» **THE TASK**
In the listing below, find the line containing "orange hammer: 0 -> 2" and the line containing "turquoise hammer: 2 -> 1". Repeat exactly those two lines and every line between them, nothing more.

» **MATERIALS PROVIDED**
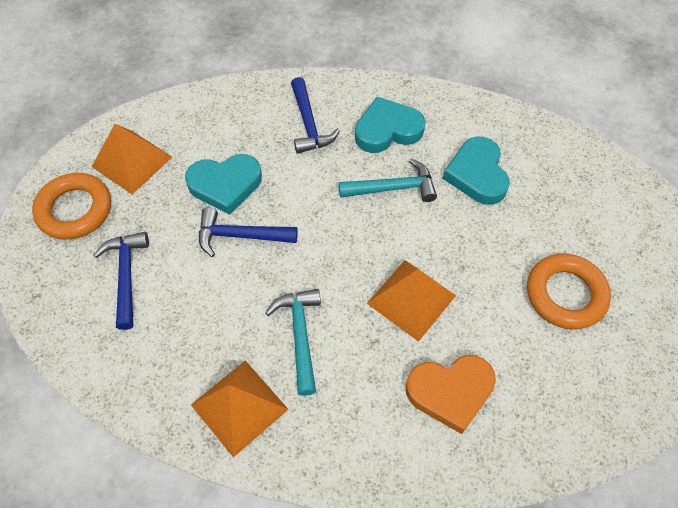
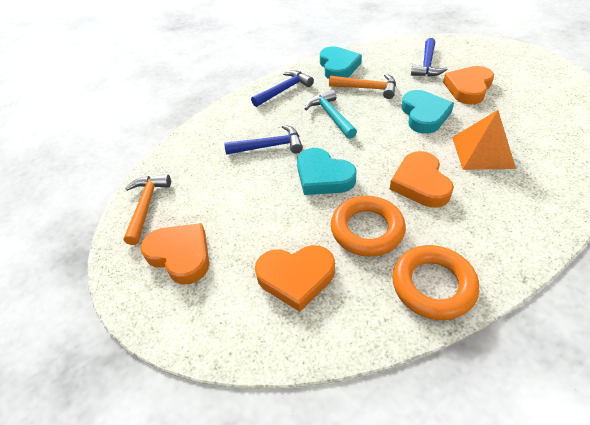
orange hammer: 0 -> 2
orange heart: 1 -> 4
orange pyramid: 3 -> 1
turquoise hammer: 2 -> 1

...

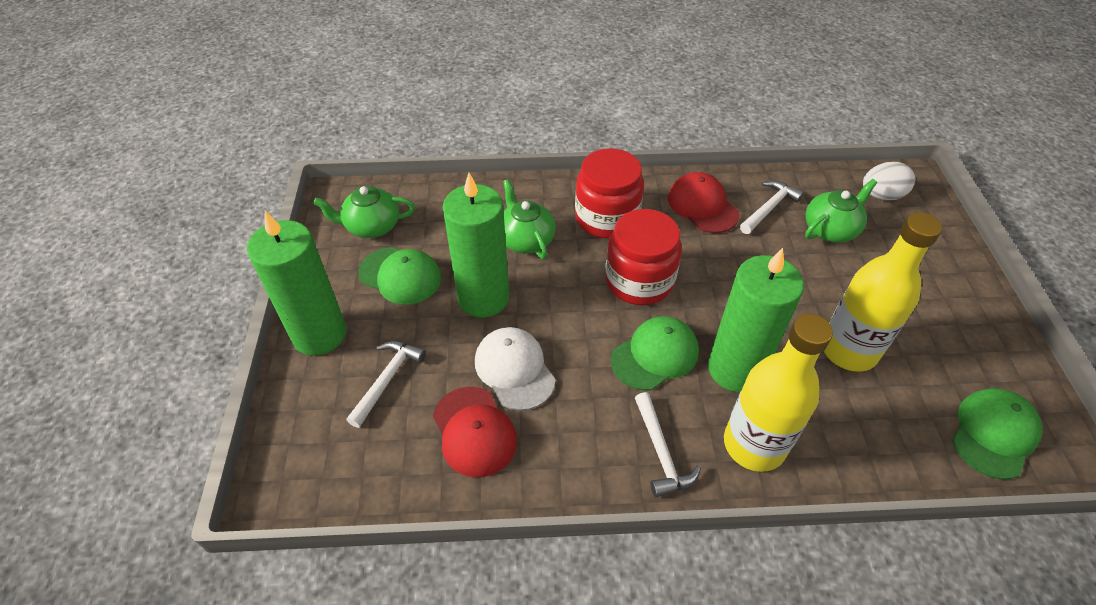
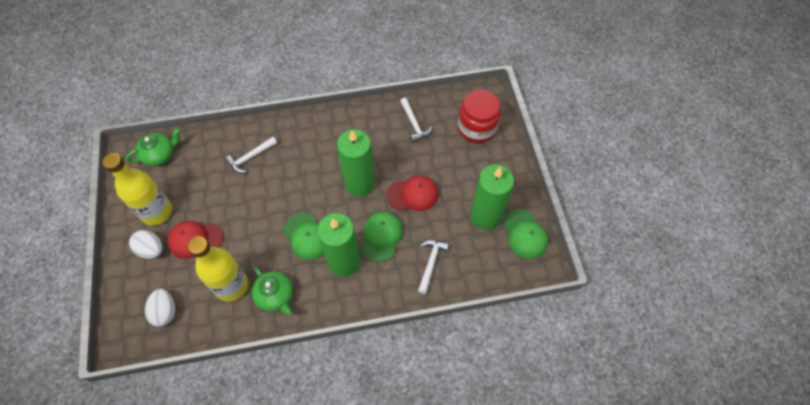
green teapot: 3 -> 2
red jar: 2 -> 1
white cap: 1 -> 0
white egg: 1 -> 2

» **OUTPUT FOR THIS TASK**
orange hammer: 0 -> 2
orange heart: 1 -> 4
orange pyramid: 3 -> 1
turquoise hammer: 2 -> 1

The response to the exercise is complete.